--- EXTRACTED DATA Enclosed Below ---

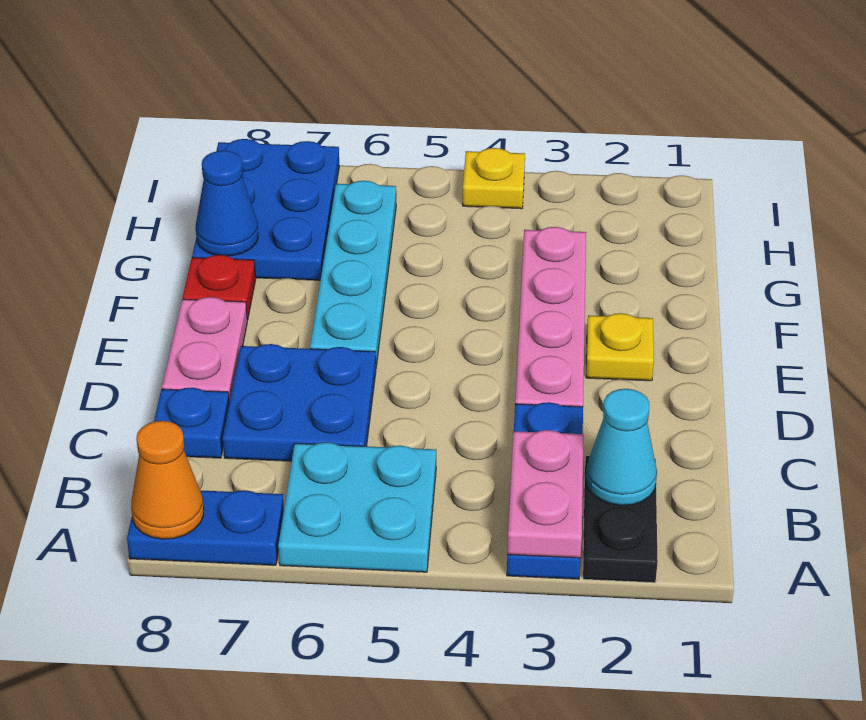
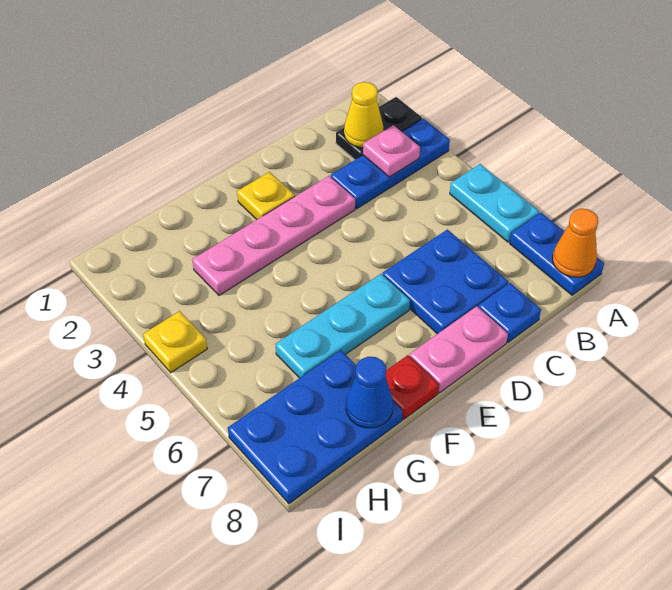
pink plate A3:B3 level 2 -> pink plate B3 level 2
cyan plate A5:B6 level 1 -> cyan plate A5:A6 level 1
cyan cone B2 level 2 -> yellow cone B2 level 2
cyan plate E6:H6 level 1 -> cyan plate E6:G6 level 1

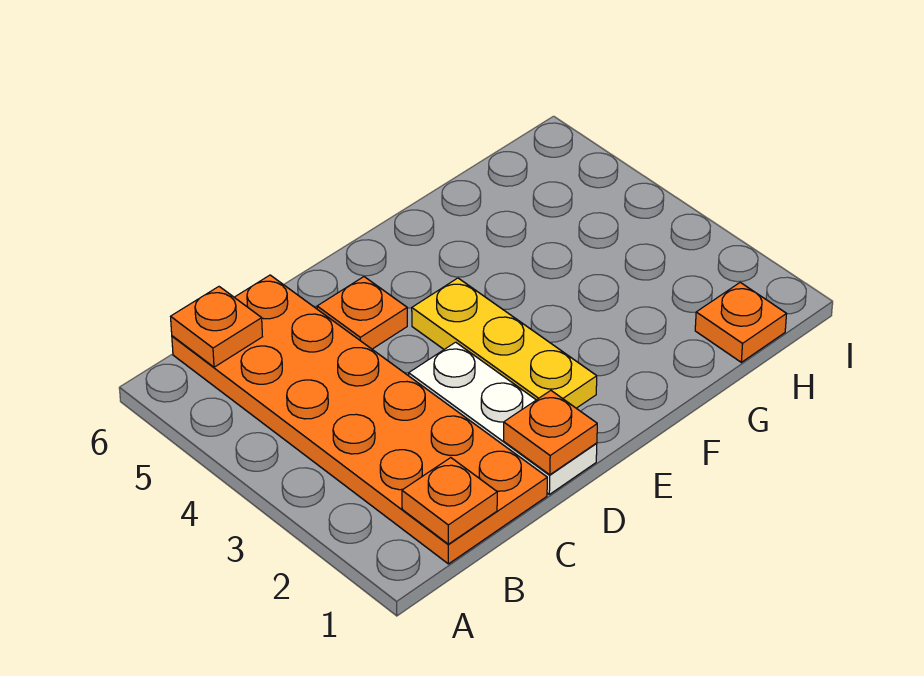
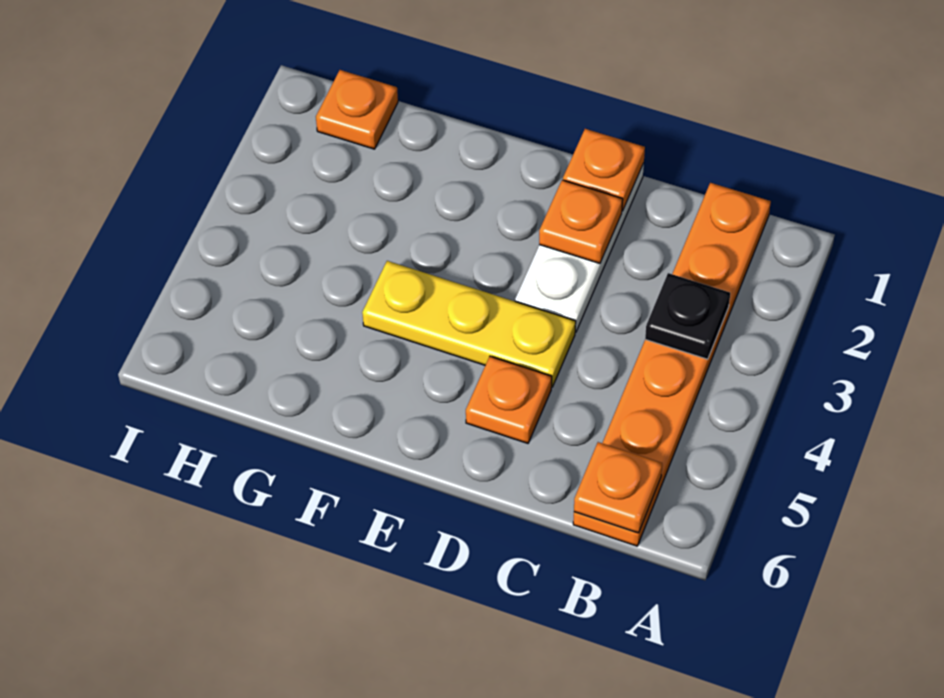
orange plate B1:C6 level 1 -> orange plate B1:B6 level 1
orange plate B1 level 2 -> orange plate D2 level 2
none -> black plate B3 level 2
yellow plate E2:E4 level 1 -> yellow plate D4:F4 level 1

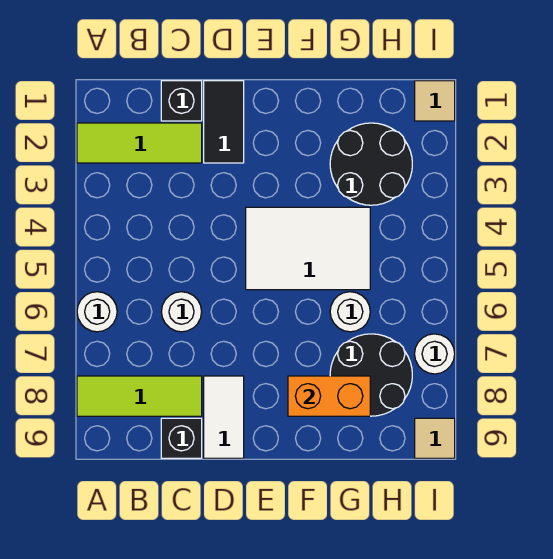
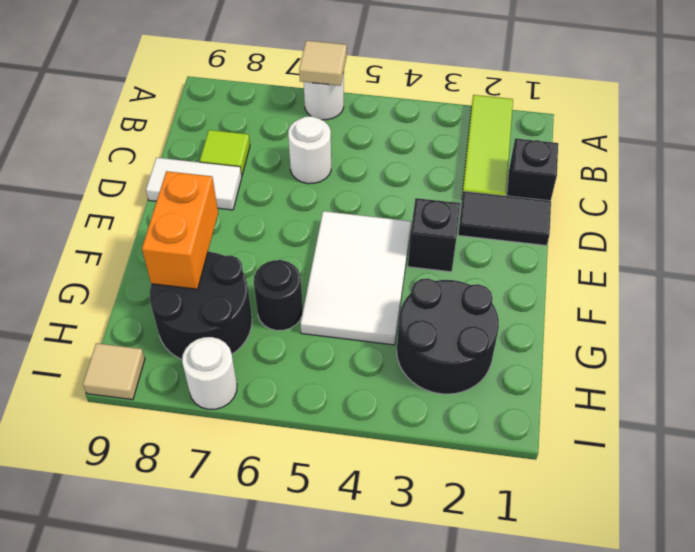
lime tile A8:C8 level 1 -> lime tile C8 level 1
black brick C9 level 1 -> black brick E3 level 1
white round brick G6 level 1 -> black round brick G6 level 1
tan tile I1 level 1 -> tan tile A6 level 2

--- End of Enclosed EXTRACTED DATA ---

*WHAT YOU NEED TO DO*. Would you restate the listing word for word without its pictures?

*ANSWER TO THE PROBLEM*.
pink plate A3:B3 level 2 -> pink plate B3 level 2
cyan plate A5:B6 level 1 -> cyan plate A5:A6 level 1
cyan cone B2 level 2 -> yellow cone B2 level 2
cyan plate E6:H6 level 1 -> cyan plate E6:G6 level 1

orange plate B1:C6 level 1 -> orange plate B1:B6 level 1
orange plate B1 level 2 -> orange plate D2 level 2
none -> black plate B3 level 2
yellow plate E2:E4 level 1 -> yellow plate D4:F4 level 1

lime tile A8:C8 level 1 -> lime tile C8 level 1
black brick C9 level 1 -> black brick E3 level 1
white round brick G6 level 1 -> black round brick G6 level 1
tan tile I1 level 1 -> tan tile A6 level 2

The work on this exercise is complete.